Entries supplied START

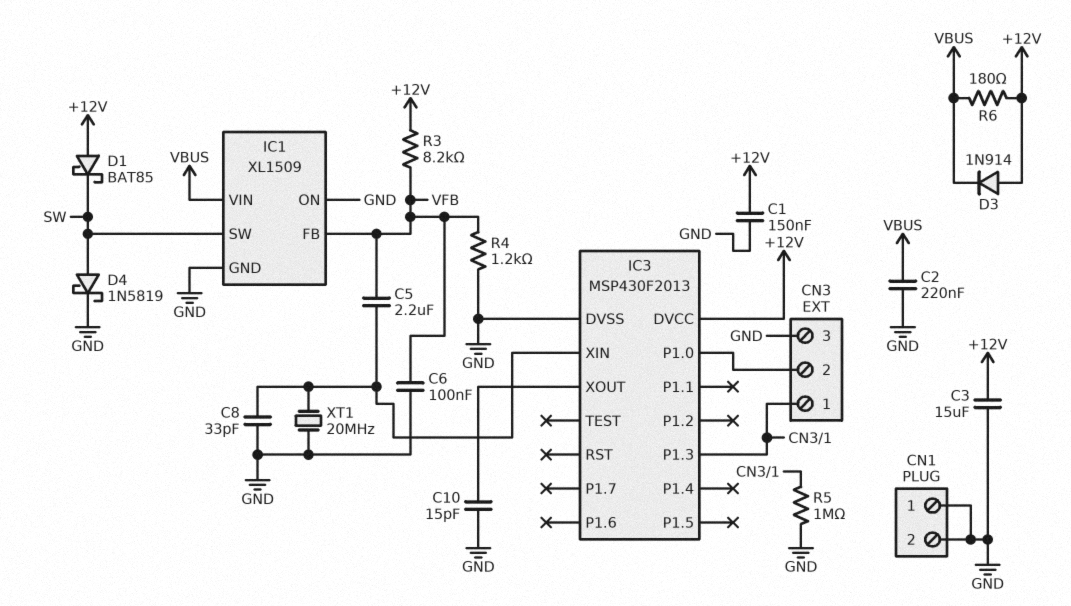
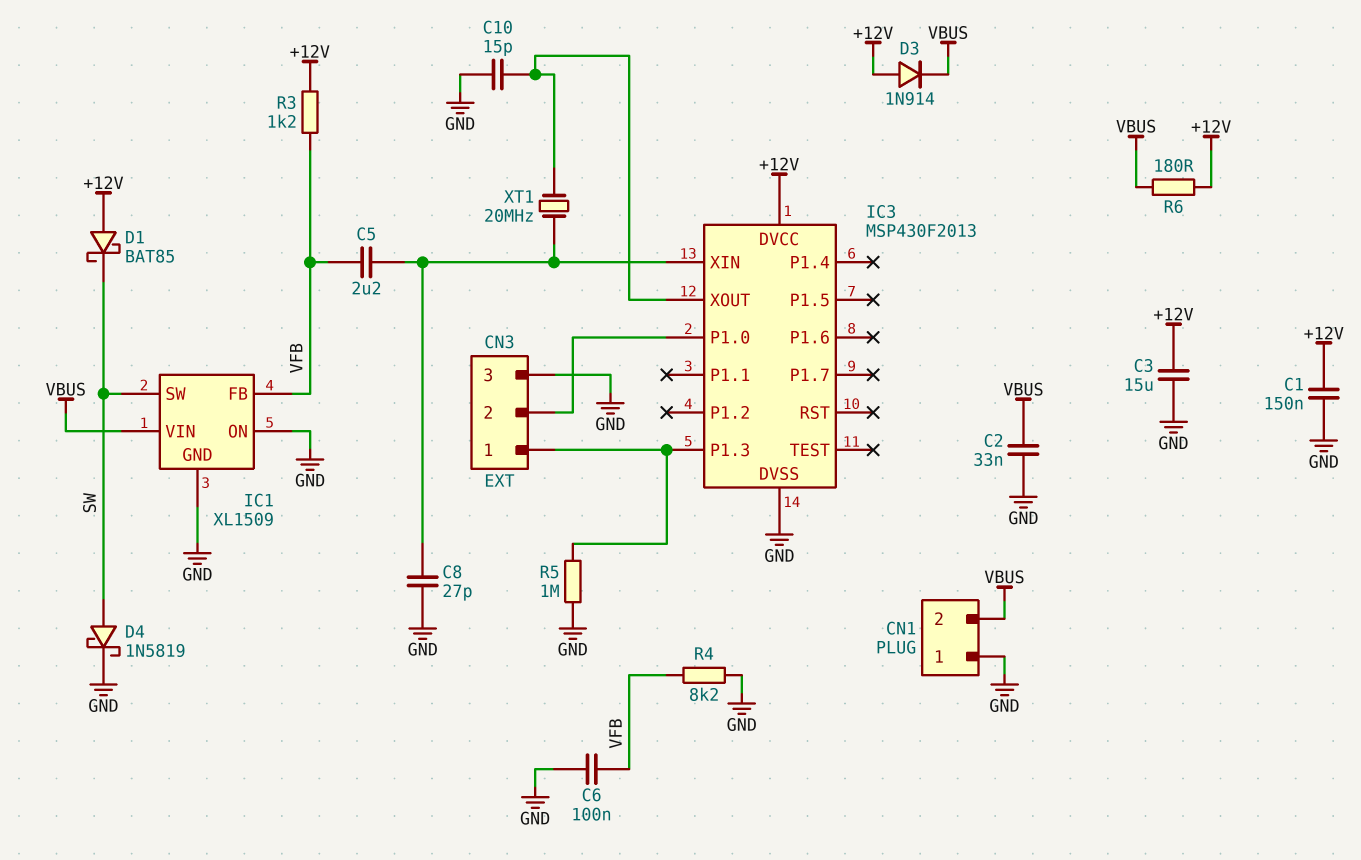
C2: 220nF (GND, VBUS) -> 33nF (GND, VBUS)
C8: 33pF (GND, IC3/XIN) -> 27pF (GND, IC3/XIN)
CN1 pin 2: GND -> VBUS
R3: 8.2k (+12V, VFB) -> 1.2k (+12V, VFB)
R4: 1.2k (GND, VFB) -> 8.2k (GND, VFB)
XT1: 20MHz (GND, IC3/XIN) -> 20MHz (IC3/XIN, IC3/XOUT)

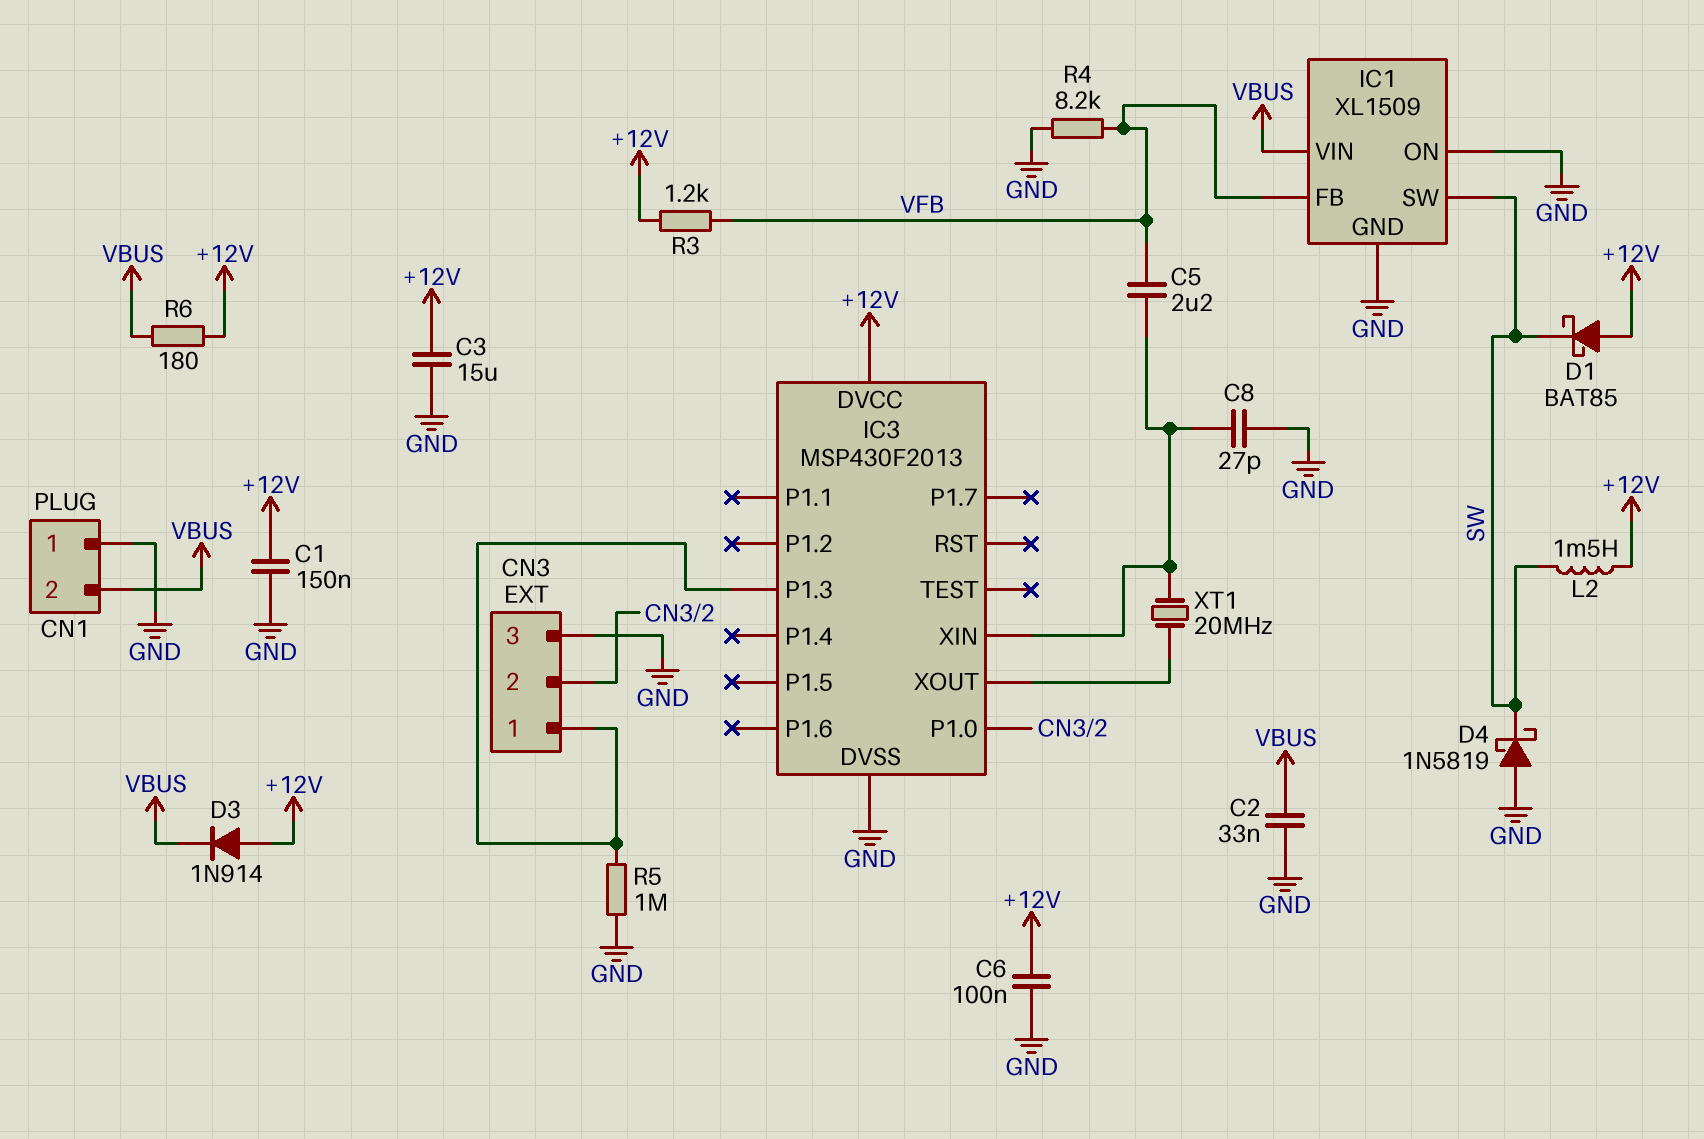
C6: 100nF (GND, VFB) -> 100nF (+12V, GND)
C10: 15pF (GND, IC3/XOUT) -> none
D4: schottky 1N5819 (A SW, K GND) -> schottky 1N5819 (A GND, K SW)
L2: none -> 1.5mH (+12V, SW)

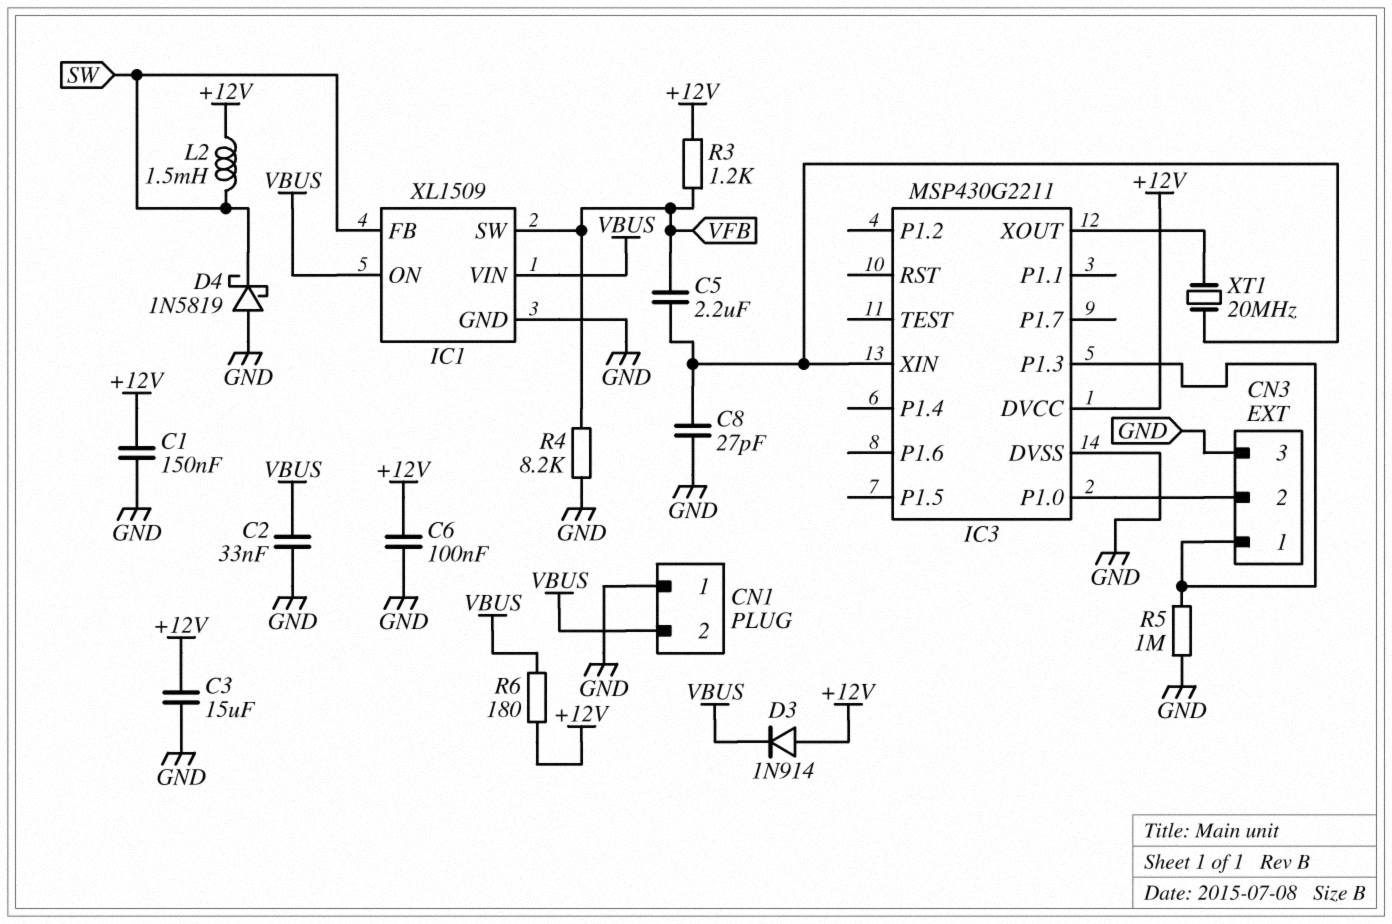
D1: schottky BAT85 (A +12V, K SW) -> none
IC1 pin FB: VFB -> SW
IC1 pin ON: GND -> VBUS
IC1 pin SW: SW -> VFB
IC3: MSP430F2013 -> MSP430G2211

Entries supplied END

Search the entries for the word "schottky" and pick out every line that holds it.

**Your response**
D4: schottky 1N5819 (A SW, K GND) -> schottky 1N5819 (A GND, K SW)
D1: schottky BAT85 (A +12V, K SW) -> none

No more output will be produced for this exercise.